*About this exercise*
How many lines in the records below hold the word "green"? Answer with the number alone.

*****

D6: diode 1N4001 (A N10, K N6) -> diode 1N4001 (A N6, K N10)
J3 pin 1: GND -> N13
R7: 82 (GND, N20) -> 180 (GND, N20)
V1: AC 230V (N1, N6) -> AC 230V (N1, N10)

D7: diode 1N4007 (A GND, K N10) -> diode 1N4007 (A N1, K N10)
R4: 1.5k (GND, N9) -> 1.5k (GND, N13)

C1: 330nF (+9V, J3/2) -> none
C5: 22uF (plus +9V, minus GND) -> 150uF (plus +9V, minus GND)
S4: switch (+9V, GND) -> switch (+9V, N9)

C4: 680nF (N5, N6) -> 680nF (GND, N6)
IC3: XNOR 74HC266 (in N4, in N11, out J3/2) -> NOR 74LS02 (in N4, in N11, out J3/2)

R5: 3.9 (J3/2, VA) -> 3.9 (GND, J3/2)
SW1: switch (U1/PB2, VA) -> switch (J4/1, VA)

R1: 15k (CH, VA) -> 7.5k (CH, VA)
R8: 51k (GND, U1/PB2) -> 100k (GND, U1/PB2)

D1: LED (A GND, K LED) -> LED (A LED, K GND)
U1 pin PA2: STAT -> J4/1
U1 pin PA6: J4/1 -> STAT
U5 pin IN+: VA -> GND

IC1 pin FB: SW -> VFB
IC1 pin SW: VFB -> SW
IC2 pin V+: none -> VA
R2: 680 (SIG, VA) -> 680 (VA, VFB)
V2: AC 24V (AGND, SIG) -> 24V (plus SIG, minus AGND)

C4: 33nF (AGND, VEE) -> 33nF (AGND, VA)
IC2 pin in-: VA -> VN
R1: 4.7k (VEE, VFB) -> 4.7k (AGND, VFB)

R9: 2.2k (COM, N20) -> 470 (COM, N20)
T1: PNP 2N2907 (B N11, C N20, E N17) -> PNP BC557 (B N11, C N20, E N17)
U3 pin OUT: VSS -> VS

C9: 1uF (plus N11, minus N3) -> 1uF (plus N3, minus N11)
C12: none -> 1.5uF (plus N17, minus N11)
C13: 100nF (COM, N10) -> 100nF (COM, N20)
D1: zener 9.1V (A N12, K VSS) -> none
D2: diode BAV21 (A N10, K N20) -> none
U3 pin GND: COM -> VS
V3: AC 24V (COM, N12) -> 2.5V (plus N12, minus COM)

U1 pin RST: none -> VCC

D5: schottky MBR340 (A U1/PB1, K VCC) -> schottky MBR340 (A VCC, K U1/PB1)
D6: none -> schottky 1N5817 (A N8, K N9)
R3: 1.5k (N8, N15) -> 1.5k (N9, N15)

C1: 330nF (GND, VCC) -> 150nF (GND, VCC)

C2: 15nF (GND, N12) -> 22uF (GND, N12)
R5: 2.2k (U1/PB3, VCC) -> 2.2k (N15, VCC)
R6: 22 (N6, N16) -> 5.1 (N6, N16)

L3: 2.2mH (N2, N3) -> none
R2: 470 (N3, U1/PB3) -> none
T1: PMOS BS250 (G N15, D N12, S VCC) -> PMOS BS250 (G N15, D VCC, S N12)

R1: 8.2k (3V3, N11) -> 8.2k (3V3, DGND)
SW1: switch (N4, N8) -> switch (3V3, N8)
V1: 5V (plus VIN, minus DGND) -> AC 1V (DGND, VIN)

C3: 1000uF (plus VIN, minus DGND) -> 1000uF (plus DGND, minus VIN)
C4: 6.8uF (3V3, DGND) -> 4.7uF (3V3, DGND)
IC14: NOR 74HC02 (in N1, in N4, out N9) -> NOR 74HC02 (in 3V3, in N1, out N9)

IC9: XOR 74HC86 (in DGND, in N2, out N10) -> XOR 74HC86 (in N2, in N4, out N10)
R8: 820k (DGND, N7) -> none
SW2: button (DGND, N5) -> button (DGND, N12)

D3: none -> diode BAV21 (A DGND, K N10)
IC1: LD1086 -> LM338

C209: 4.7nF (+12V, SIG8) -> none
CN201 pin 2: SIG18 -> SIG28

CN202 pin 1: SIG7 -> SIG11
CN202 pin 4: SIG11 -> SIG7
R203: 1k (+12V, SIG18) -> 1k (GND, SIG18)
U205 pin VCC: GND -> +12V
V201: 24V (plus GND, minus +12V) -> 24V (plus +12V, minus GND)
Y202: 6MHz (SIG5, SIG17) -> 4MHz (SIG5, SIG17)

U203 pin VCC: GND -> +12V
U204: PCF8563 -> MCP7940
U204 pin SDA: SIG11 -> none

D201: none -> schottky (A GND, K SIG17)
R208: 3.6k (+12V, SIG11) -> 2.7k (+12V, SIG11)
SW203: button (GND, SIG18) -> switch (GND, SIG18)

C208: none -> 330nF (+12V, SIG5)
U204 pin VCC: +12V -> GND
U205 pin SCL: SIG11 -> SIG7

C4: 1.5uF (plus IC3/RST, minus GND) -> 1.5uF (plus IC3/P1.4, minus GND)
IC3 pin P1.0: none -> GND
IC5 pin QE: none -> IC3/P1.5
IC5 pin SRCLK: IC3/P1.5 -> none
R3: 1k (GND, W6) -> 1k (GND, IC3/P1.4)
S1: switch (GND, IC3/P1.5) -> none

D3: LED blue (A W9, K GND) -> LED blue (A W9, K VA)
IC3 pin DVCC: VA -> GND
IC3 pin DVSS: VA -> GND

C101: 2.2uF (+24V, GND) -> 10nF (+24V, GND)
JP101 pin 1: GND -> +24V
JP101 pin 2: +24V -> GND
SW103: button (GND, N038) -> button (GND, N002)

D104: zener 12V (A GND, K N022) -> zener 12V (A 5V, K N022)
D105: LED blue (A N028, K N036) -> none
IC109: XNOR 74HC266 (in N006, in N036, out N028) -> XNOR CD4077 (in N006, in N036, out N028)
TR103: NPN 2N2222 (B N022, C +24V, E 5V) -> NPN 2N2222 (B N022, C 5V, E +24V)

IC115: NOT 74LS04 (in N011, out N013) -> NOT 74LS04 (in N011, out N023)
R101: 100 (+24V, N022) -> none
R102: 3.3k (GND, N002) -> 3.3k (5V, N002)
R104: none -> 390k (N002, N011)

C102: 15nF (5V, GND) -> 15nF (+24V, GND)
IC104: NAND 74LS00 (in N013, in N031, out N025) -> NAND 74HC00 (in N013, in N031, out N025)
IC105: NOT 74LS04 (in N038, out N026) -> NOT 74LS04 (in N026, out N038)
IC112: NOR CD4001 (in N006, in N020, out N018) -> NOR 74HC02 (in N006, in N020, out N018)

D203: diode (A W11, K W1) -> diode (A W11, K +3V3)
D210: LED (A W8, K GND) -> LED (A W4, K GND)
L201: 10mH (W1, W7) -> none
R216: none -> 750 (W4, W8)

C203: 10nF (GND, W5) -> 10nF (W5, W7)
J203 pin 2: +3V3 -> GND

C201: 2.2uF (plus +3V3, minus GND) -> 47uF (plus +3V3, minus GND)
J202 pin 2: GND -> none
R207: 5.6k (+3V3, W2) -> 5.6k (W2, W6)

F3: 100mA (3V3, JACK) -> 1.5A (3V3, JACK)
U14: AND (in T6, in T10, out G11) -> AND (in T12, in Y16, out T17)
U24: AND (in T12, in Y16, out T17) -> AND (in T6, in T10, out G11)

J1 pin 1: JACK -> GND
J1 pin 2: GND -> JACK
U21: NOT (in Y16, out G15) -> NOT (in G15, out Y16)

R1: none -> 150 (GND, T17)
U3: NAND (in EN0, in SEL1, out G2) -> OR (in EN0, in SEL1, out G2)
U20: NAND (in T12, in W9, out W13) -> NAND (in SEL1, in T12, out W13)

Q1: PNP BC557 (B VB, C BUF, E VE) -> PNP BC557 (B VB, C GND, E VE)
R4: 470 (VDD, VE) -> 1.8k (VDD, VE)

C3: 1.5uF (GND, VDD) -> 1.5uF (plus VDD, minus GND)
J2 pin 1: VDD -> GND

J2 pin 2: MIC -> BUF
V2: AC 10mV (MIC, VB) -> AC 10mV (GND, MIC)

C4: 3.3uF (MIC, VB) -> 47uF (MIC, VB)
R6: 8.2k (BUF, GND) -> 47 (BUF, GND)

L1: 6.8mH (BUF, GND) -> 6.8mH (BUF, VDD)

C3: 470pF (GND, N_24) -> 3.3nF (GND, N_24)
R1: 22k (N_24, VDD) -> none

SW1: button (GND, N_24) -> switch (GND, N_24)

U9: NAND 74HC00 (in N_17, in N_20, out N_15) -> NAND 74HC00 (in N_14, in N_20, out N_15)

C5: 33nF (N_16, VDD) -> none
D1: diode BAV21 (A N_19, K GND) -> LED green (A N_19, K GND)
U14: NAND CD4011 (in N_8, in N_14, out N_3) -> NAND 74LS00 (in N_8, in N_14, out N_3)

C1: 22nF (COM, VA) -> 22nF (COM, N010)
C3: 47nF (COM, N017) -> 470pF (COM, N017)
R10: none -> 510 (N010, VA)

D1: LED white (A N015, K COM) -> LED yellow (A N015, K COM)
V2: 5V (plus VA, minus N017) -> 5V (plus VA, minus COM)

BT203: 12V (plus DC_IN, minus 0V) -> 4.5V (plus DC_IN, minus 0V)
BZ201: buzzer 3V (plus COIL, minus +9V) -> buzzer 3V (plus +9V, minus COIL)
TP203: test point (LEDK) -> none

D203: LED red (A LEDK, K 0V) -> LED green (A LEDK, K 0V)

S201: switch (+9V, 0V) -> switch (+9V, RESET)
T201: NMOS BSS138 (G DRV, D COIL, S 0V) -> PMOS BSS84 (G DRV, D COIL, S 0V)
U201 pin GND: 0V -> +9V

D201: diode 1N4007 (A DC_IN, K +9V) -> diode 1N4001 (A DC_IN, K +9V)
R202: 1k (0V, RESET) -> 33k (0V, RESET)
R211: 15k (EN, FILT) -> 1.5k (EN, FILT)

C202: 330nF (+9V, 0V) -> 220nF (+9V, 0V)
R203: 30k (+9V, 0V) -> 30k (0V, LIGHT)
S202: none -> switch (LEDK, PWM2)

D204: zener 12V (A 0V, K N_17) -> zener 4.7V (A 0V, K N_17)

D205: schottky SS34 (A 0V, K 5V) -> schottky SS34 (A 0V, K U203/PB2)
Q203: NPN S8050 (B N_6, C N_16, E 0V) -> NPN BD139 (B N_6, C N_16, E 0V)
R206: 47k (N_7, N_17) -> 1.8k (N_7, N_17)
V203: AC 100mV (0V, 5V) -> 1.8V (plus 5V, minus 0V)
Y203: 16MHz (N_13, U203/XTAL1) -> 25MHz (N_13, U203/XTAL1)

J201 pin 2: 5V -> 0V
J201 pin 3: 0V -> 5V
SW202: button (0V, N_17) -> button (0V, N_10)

*****

*Response box*
2